------ Supplied data ------

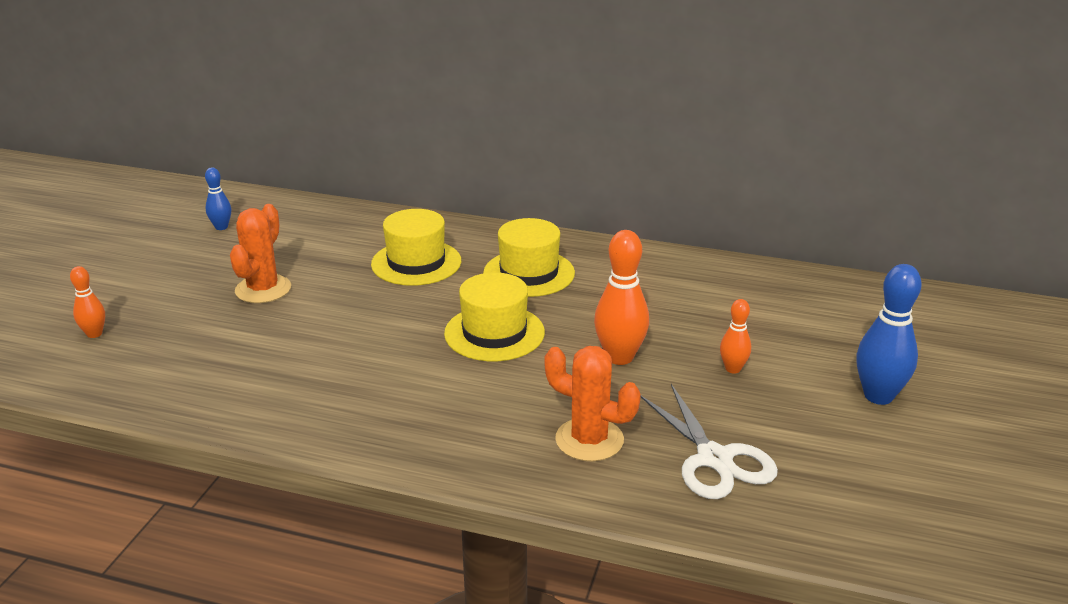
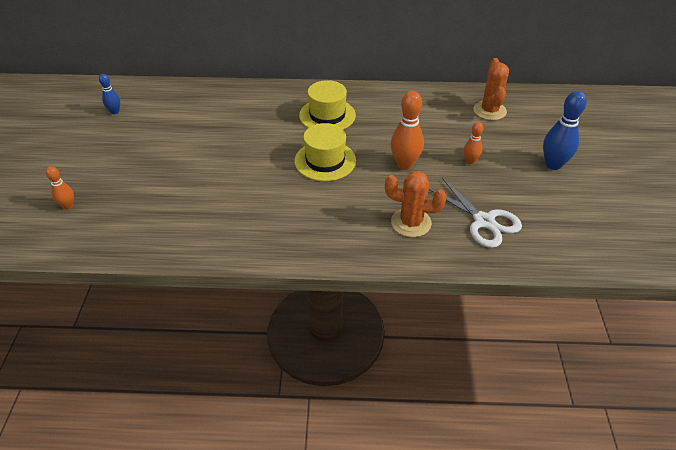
camera: 15 degrees left, 15 degrees up
(263, 289) = (166, 154): orange cactus -> orange cactus (489, 111)
(416, 263) = (255, 119): yellow hat -> none

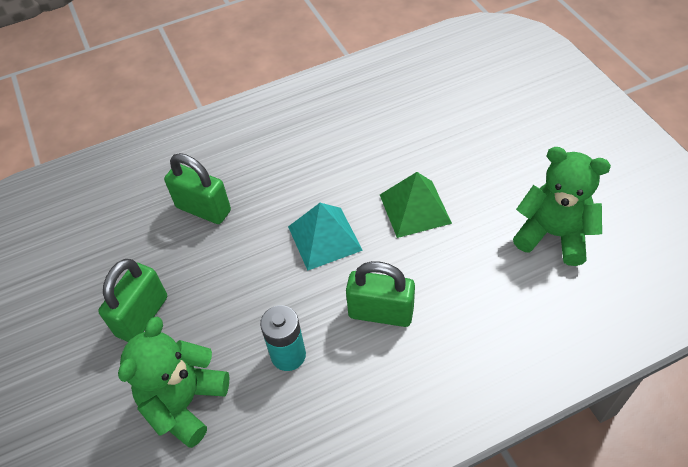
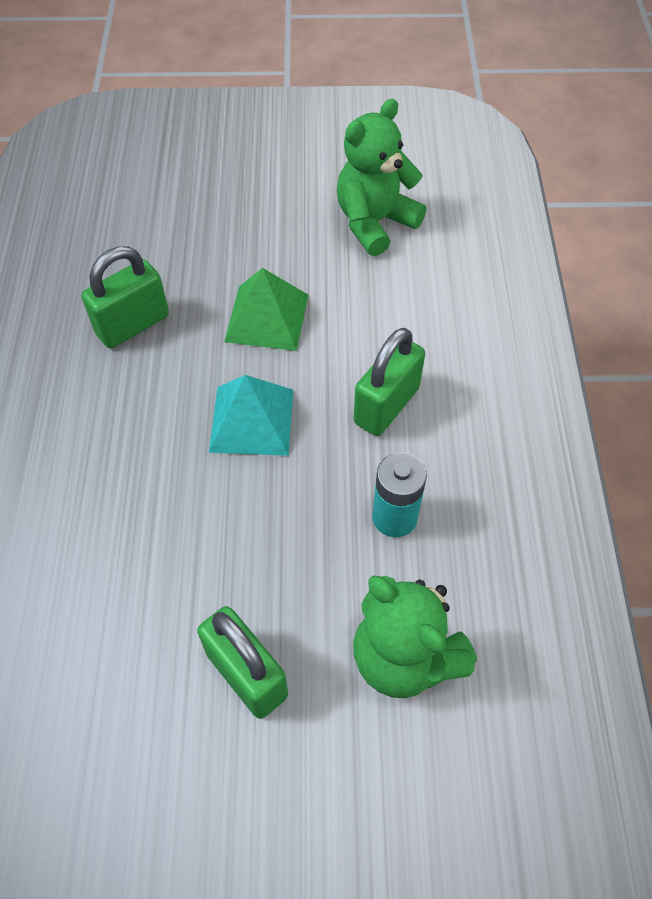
camera: 70 degrees left, 5 degrees up
(203, 209) = (112, 542): green padlock -> green padlock (133, 325)

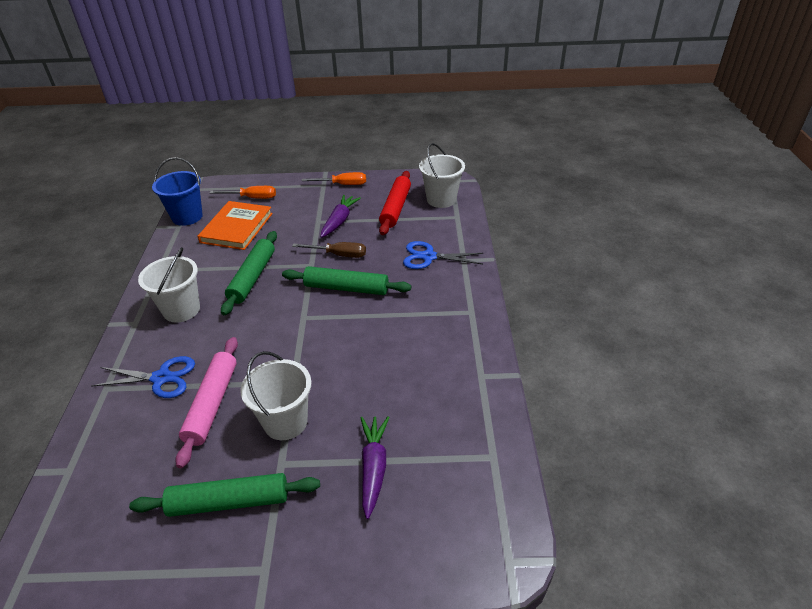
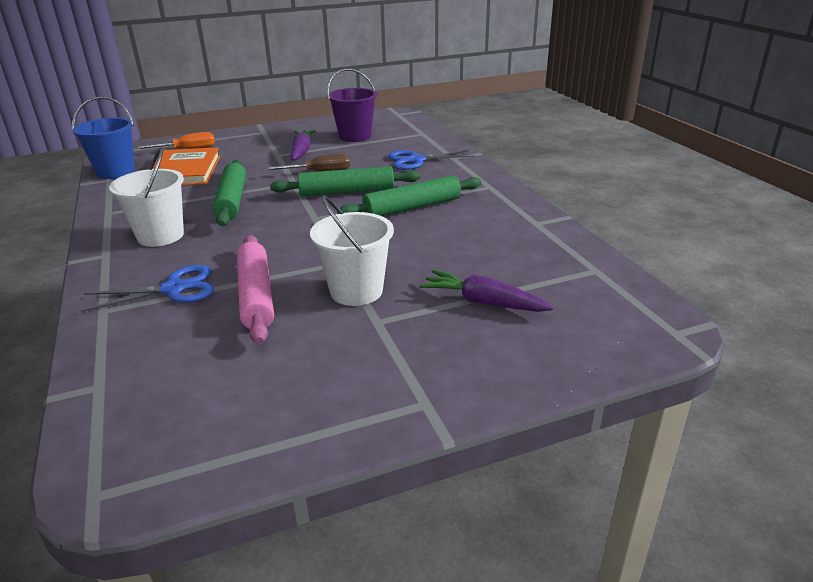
camera: 20 degrees left, 10 degrees down
(229, 502) = (338, 363): green rolling pin -> green rolling pin (412, 207)
(342, 184) = (285, 129): orange screwdriver -> none
(374, 467) = (483, 302): purple carrot -> purple carrot turned 45 degrees counterclockwise
(395, 208) = (355, 136): red rolling pin -> purple bucket
(441, 199) = (397, 126): white bucket -> none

------

Exercise aim: Begin with the line that contains "(342, 184) = (285, 129): orange" and end with the last line of the records; set down every line in that span exactly, and nothing else.

Task result:
(342, 184) = (285, 129): orange screwdriver -> none
(374, 467) = (483, 302): purple carrot -> purple carrot turned 45 degrees counterclockwise
(395, 208) = (355, 136): red rolling pin -> purple bucket
(441, 199) = (397, 126): white bucket -> none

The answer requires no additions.